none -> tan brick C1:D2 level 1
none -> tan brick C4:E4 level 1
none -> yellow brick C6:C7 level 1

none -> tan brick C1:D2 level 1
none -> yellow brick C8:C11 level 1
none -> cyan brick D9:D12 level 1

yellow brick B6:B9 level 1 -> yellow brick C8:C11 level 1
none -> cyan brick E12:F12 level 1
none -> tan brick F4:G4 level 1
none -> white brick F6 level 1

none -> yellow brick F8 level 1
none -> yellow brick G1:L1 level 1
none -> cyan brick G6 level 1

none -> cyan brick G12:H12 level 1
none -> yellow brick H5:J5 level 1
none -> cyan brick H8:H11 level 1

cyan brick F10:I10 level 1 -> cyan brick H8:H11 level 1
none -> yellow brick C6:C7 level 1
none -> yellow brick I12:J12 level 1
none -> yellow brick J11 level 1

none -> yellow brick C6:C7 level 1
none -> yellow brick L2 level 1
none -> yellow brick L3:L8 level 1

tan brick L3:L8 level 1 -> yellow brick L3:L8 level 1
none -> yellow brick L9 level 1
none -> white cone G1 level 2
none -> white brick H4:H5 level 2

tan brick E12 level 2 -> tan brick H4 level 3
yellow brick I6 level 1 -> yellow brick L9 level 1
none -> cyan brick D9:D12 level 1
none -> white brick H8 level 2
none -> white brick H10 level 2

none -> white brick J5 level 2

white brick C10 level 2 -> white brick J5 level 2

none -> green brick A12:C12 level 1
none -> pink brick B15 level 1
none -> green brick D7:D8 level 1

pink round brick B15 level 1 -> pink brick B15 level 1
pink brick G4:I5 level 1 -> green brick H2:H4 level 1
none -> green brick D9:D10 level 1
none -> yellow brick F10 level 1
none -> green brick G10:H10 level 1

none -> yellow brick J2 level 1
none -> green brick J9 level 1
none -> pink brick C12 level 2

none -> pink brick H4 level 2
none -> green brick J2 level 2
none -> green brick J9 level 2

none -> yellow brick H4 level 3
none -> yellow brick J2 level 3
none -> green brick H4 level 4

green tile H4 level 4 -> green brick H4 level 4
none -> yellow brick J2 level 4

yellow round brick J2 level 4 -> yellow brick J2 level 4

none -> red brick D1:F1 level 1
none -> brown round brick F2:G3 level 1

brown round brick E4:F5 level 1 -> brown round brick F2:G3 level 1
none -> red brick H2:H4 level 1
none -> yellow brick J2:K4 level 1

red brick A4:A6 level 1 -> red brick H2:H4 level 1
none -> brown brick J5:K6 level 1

........

Show every line of the records above that contains the word "pink".

none -> pink brick B15 level 1
pink round brick B15 level 1 -> pink brick B15 level 1
pink brick G4:I5 level 1 -> green brick H2:H4 level 1
none -> pink brick C12 level 2
none -> pink brick H4 level 2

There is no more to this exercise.